■ **Work required**: Each line of the listing below, from the very first to the one that contains "(564, 224) = (294, 96): turquoise", is to be retyped exactly as it stands.

■ **Information provided**:
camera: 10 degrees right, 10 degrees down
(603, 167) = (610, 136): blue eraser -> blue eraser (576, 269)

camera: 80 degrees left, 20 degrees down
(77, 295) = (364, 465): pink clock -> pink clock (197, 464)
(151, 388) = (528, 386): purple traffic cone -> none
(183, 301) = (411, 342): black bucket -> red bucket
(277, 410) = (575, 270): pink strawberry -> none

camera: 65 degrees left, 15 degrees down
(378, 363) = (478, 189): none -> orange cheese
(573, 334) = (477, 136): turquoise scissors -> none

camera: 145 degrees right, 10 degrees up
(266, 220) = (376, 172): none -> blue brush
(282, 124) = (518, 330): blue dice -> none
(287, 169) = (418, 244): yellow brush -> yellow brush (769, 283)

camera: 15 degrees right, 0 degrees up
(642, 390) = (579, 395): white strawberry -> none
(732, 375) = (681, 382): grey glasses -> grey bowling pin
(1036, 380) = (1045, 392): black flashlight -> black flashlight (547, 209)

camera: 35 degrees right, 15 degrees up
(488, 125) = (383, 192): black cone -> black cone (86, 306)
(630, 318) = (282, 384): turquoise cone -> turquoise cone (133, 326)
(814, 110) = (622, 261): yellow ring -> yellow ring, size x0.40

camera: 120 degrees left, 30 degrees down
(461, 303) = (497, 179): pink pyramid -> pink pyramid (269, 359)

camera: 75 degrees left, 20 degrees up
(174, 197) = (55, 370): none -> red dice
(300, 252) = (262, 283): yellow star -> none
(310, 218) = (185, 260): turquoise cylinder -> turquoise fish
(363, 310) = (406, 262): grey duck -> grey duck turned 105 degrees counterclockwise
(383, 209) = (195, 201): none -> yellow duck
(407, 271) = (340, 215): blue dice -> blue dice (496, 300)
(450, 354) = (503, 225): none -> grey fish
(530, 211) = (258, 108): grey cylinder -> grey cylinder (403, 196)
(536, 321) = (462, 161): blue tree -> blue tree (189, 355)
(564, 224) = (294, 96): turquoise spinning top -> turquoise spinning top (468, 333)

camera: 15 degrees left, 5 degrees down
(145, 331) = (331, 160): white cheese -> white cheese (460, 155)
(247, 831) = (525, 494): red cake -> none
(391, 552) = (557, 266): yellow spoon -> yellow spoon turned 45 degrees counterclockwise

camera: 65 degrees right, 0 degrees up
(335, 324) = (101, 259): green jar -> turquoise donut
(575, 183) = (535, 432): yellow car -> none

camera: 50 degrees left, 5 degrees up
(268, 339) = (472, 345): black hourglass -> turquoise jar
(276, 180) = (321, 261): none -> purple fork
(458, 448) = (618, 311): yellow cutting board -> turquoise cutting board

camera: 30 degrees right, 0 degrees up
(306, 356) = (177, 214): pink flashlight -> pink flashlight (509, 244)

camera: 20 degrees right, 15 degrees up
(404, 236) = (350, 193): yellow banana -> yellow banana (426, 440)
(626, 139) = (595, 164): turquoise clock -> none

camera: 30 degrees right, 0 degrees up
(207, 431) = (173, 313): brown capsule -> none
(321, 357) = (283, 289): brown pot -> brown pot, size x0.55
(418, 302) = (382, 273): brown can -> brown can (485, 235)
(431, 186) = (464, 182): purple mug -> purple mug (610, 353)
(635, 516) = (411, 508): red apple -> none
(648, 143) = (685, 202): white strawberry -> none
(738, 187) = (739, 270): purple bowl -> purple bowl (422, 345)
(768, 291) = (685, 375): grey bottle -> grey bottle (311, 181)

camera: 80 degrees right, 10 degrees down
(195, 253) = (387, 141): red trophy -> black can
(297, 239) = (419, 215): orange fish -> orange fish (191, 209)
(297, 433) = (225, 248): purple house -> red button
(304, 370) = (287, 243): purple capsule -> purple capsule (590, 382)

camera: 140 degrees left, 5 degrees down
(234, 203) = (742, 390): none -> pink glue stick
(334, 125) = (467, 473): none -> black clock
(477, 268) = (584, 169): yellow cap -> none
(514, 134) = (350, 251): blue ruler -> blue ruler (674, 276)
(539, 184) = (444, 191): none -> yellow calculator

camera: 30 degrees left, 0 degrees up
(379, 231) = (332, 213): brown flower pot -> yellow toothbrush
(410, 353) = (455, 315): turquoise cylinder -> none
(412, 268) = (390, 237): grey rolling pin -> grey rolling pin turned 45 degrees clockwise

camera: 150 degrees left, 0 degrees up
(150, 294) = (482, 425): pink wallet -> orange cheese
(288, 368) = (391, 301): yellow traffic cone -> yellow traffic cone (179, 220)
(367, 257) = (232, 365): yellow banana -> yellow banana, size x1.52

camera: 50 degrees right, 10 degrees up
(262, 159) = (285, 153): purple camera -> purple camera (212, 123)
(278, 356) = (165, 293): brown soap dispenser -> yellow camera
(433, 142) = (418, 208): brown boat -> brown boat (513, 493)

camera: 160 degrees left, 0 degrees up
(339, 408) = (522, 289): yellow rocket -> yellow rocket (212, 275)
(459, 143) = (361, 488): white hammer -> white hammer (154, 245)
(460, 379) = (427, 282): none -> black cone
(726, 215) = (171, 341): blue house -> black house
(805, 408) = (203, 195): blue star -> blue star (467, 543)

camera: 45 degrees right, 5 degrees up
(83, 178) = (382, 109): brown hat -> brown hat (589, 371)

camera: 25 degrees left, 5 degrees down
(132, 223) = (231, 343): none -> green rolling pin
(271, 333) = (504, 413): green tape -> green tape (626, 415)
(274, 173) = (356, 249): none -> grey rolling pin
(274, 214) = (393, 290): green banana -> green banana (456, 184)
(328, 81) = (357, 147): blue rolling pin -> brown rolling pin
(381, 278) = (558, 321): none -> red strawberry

■ **Solution to this exercise**:
camera: 10 degrees right, 10 degrees down
(603, 167) = (610, 136): blue eraser -> blue eraser (576, 269)

camera: 80 degrees left, 20 degrees down
(77, 295) = (364, 465): pink clock -> pink clock (197, 464)
(151, 388) = (528, 386): purple traffic cone -> none
(183, 301) = (411, 342): black bucket -> red bucket
(277, 410) = (575, 270): pink strawberry -> none

camera: 65 degrees left, 15 degrees down
(378, 363) = (478, 189): none -> orange cheese
(573, 334) = (477, 136): turquoise scissors -> none

camera: 145 degrees right, 10 degrees up
(266, 220) = (376, 172): none -> blue brush
(282, 124) = (518, 330): blue dice -> none
(287, 169) = (418, 244): yellow brush -> yellow brush (769, 283)

camera: 15 degrees right, 0 degrees up
(642, 390) = (579, 395): white strawberry -> none
(732, 375) = (681, 382): grey glasses -> grey bowling pin
(1036, 380) = (1045, 392): black flashlight -> black flashlight (547, 209)

camera: 35 degrees right, 15 degrees up
(488, 125) = (383, 192): black cone -> black cone (86, 306)
(630, 318) = (282, 384): turquoise cone -> turquoise cone (133, 326)
(814, 110) = (622, 261): yellow ring -> yellow ring, size x0.40

camera: 120 degrees left, 30 degrees down
(461, 303) = (497, 179): pink pyramid -> pink pyramid (269, 359)

camera: 75 degrees left, 20 degrees up
(174, 197) = (55, 370): none -> red dice
(300, 252) = (262, 283): yellow star -> none
(310, 218) = (185, 260): turquoise cylinder -> turquoise fish
(363, 310) = (406, 262): grey duck -> grey duck turned 105 degrees counterclockwise
(383, 209) = (195, 201): none -> yellow duck
(407, 271) = (340, 215): blue dice -> blue dice (496, 300)
(450, 354) = (503, 225): none -> grey fish
(530, 211) = (258, 108): grey cylinder -> grey cylinder (403, 196)
(536, 321) = (462, 161): blue tree -> blue tree (189, 355)
(564, 224) = (294, 96): turquoise spinning top -> turquoise spinning top (468, 333)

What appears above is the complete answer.